§ **Task description**:
All lines after the one containing "R113: 100 (5V, LEVEL) -> 100 (FAN, GND)", together with that line itself, should be written out exactly, down to the last line of the entries below.

++++++

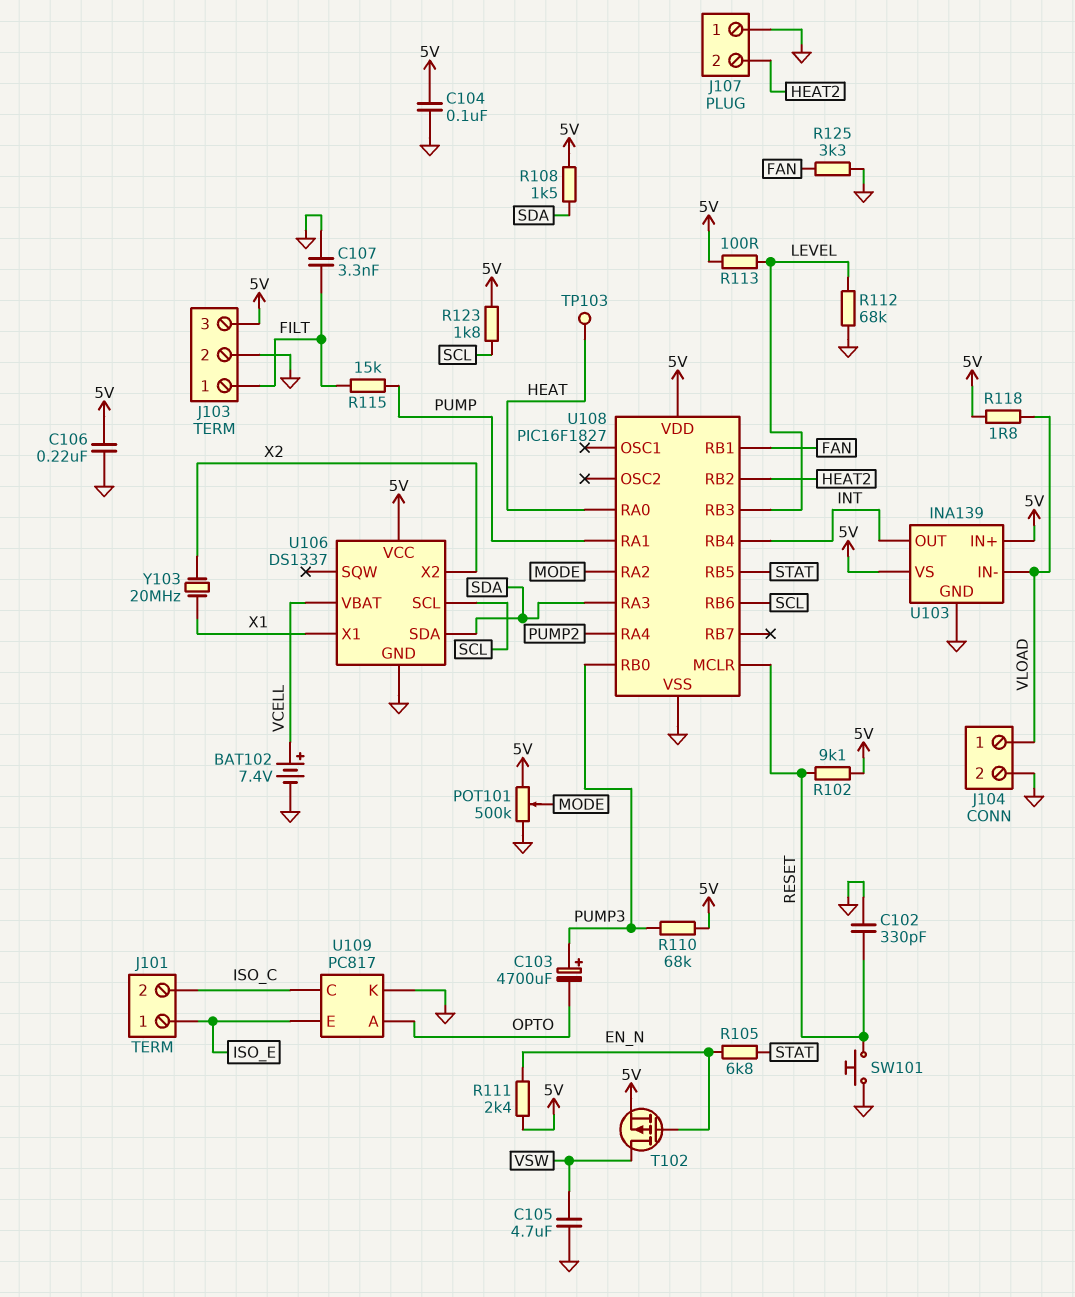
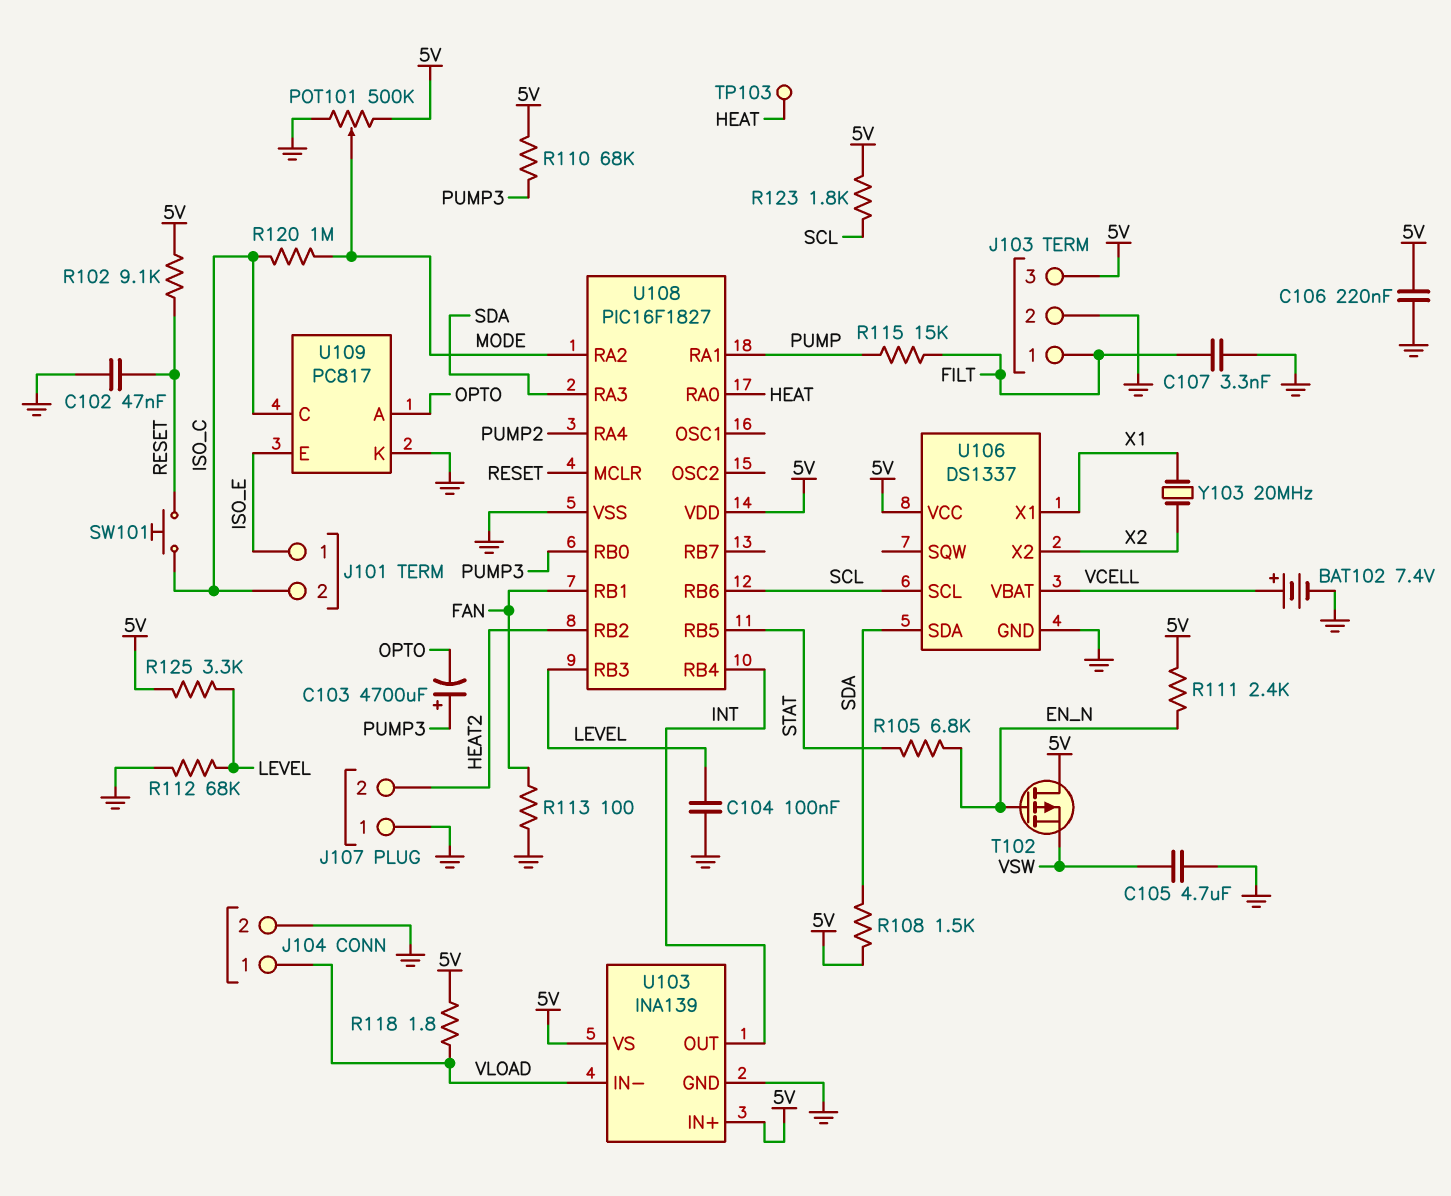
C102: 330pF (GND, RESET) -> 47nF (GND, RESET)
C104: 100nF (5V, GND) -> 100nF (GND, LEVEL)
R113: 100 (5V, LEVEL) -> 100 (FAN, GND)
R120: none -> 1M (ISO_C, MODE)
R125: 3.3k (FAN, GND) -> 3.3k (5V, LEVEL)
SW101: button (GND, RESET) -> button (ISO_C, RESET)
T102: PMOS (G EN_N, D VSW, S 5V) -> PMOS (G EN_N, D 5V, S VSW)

++++++

§ **Task response**:
R113: 100 (5V, LEVEL) -> 100 (FAN, GND)
R120: none -> 1M (ISO_C, MODE)
R125: 3.3k (FAN, GND) -> 3.3k (5V, LEVEL)
SW101: button (GND, RESET) -> button (ISO_C, RESET)
T102: PMOS (G EN_N, D VSW, S 5V) -> PMOS (G EN_N, D 5V, S VSW)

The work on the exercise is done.